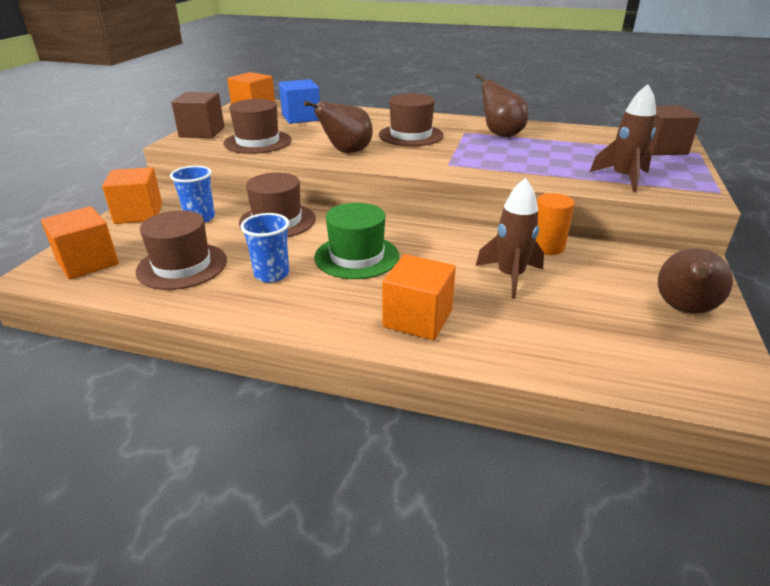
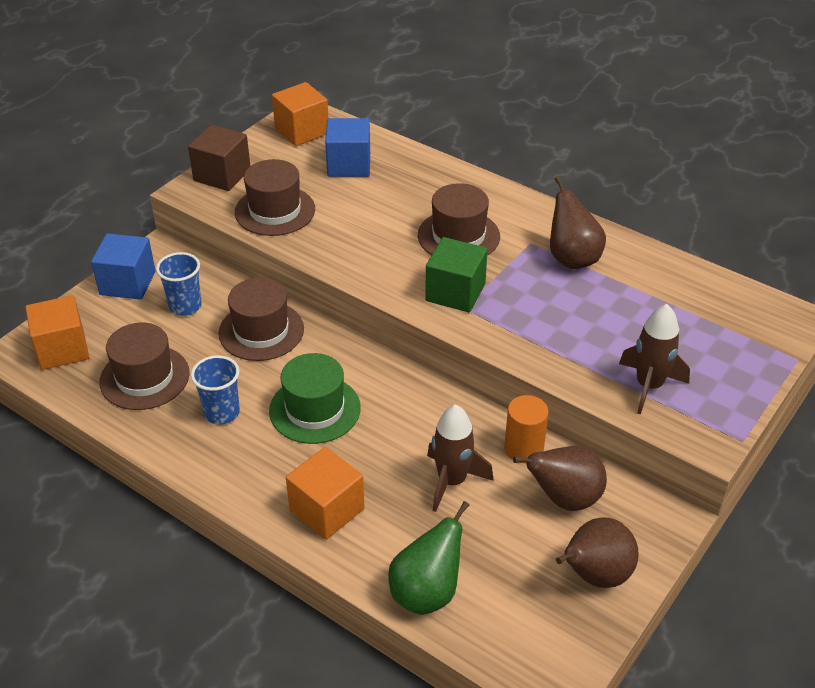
camera: 20 degrees right, 10 degrees up
(139, 214) = (127, 283): orange cube -> blue cube
(346, 152) = (363, 255): brown pear -> brown pear (564, 498)
(434, 158) = (455, 292): none -> green cube
(560, 357) = (426, 592): none -> green pear
(661, 148) = (754, 338): brown cube -> none

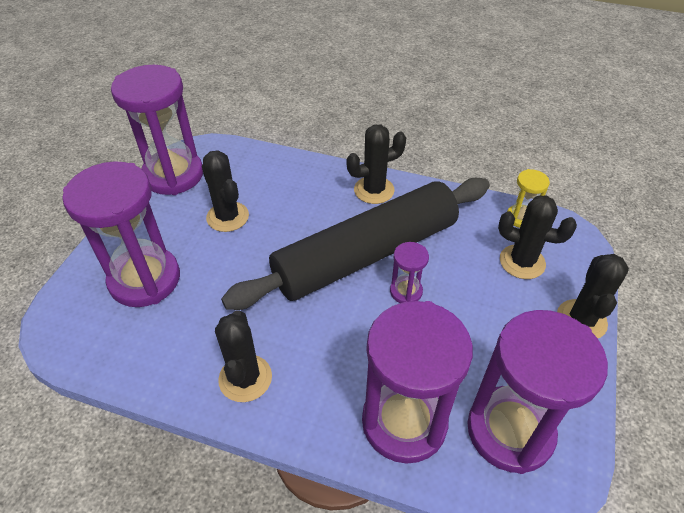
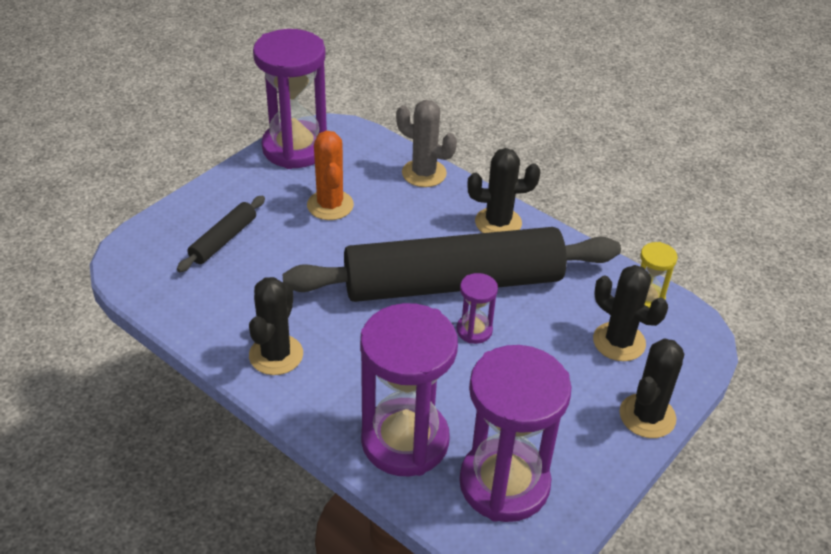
camera: 20 degrees right, 5 degrees down
(145, 279) = (223, 240): purple hourglass -> black rolling pin
(227, 217) = (330, 205): black cactus -> orange cactus
(293, 166) = (424, 173): none -> grey cactus

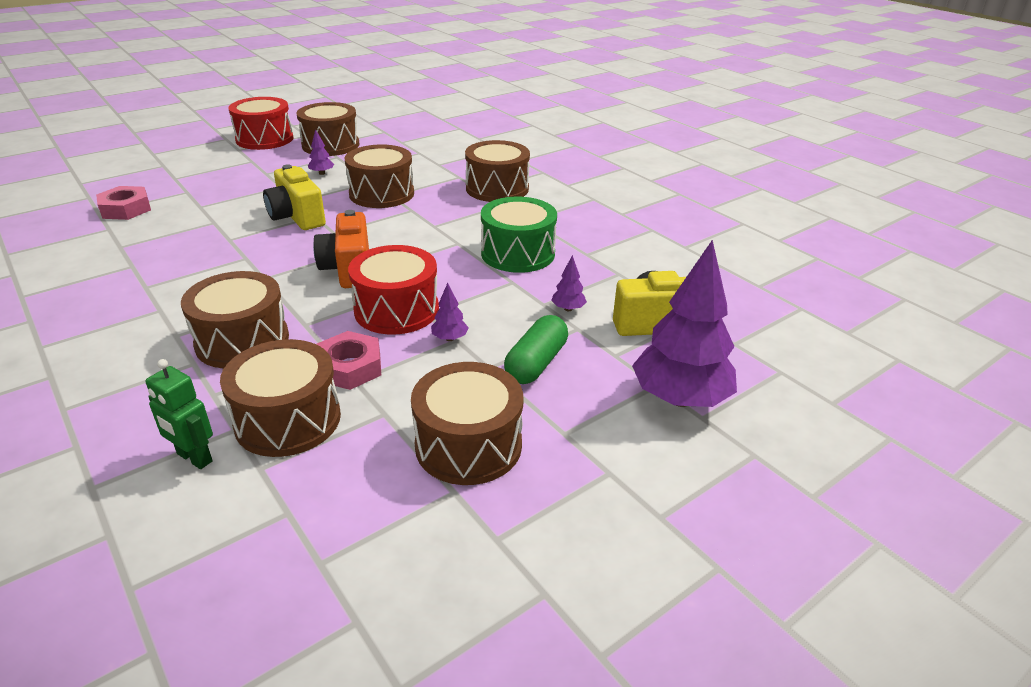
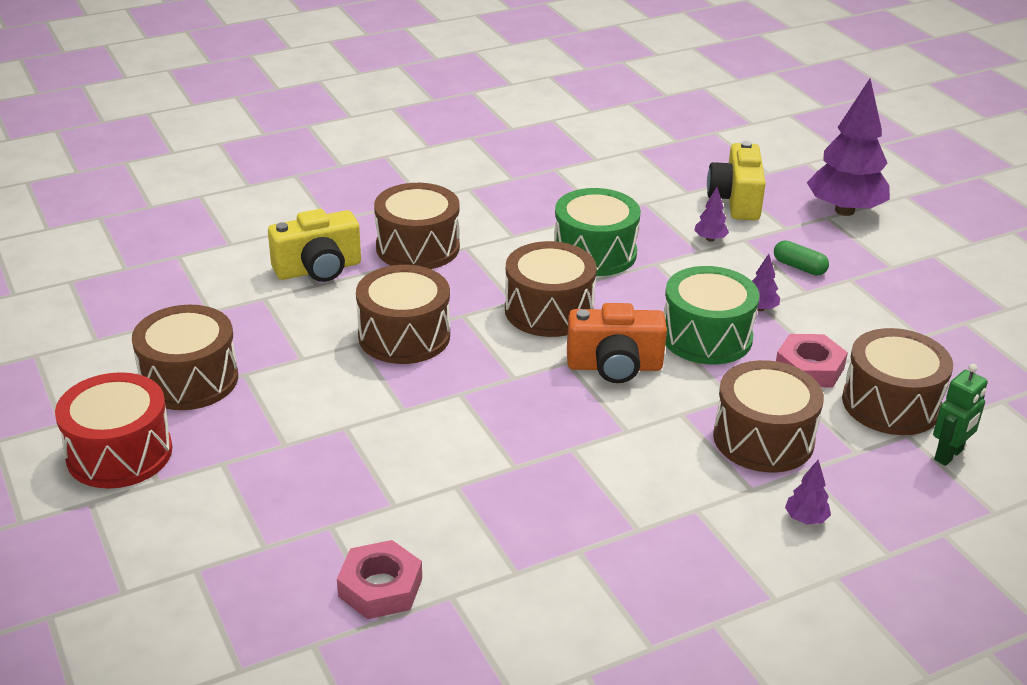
camera: 80 degrees left, 0 degrees up
(297, 217) = (459, 408): yellow camera -> yellow camera (318, 269)
(322, 173) = (308, 388): purple tree -> purple tree (805, 519)
(396, 310) = (706, 337): red drum -> green drum
(468, 445) = (912, 311): brown drum -> brown drum (549, 310)
(536, 363) = (799, 267): green capsule -> green capsule, size x0.66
+ + + +
● Your objective
Nothing but lines that contain "degrees" should appear in the answer. Copy each from the records.

● Exercise output
camera: 20 degrees right, 10 degrees up
camera: 20 degrees right, 5 degrees down
camera: 80 degrees left, 0 degrees up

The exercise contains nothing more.